Directions for this task.
Copy out the records below, word for word, from the line with "red diamond: moved 1 px right, 7 px down" up to and including the line with "black L-shape: moved 11 px right, 8 px down". Leave out the pictures.

Exercise materials.
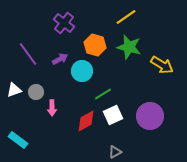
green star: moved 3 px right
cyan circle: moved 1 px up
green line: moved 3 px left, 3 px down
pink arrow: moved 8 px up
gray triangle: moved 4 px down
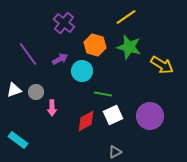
green line: rotated 42 degrees clockwise
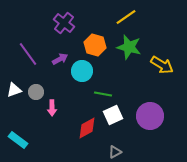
red diamond: moved 1 px right, 7 px down
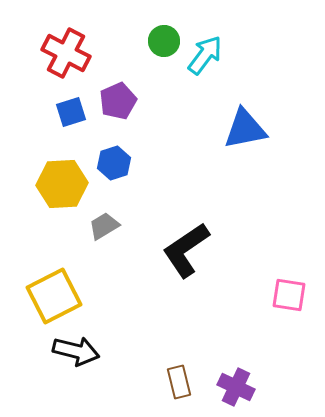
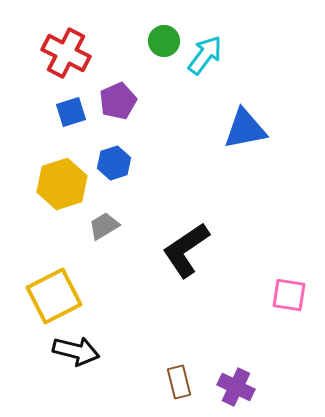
yellow hexagon: rotated 15 degrees counterclockwise
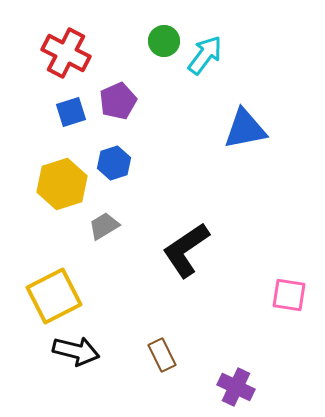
brown rectangle: moved 17 px left, 27 px up; rotated 12 degrees counterclockwise
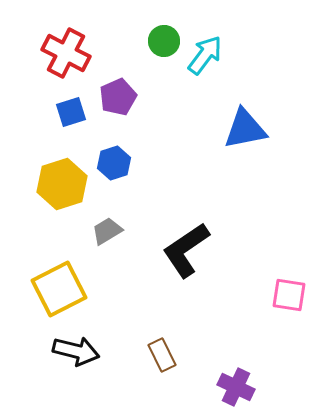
purple pentagon: moved 4 px up
gray trapezoid: moved 3 px right, 5 px down
yellow square: moved 5 px right, 7 px up
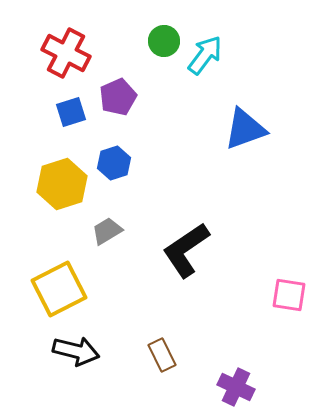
blue triangle: rotated 9 degrees counterclockwise
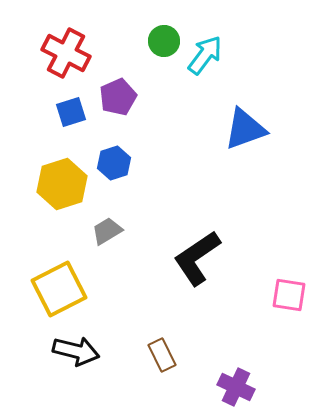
black L-shape: moved 11 px right, 8 px down
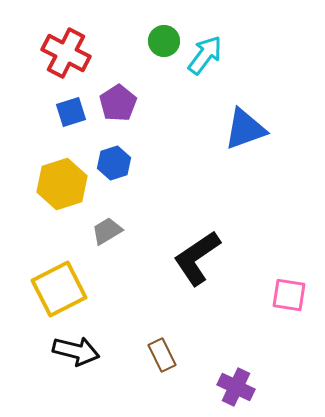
purple pentagon: moved 6 px down; rotated 9 degrees counterclockwise
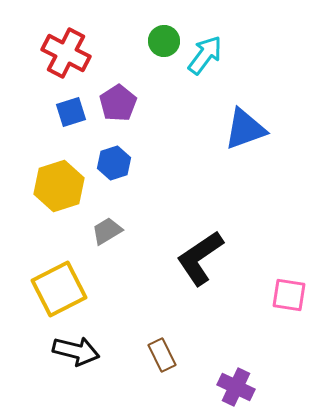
yellow hexagon: moved 3 px left, 2 px down
black L-shape: moved 3 px right
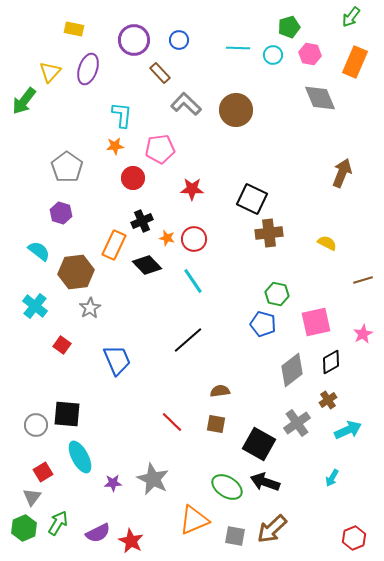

Final result.
red diamond: moved 1 px right, 7 px down
yellow hexagon: rotated 15 degrees counterclockwise
brown rectangle: moved 17 px left, 27 px up; rotated 12 degrees counterclockwise
purple pentagon: moved 4 px up
gray trapezoid: moved 3 px right, 5 px down
yellow square: moved 5 px right, 7 px up
blue triangle: rotated 9 degrees counterclockwise
black L-shape: moved 11 px right, 8 px down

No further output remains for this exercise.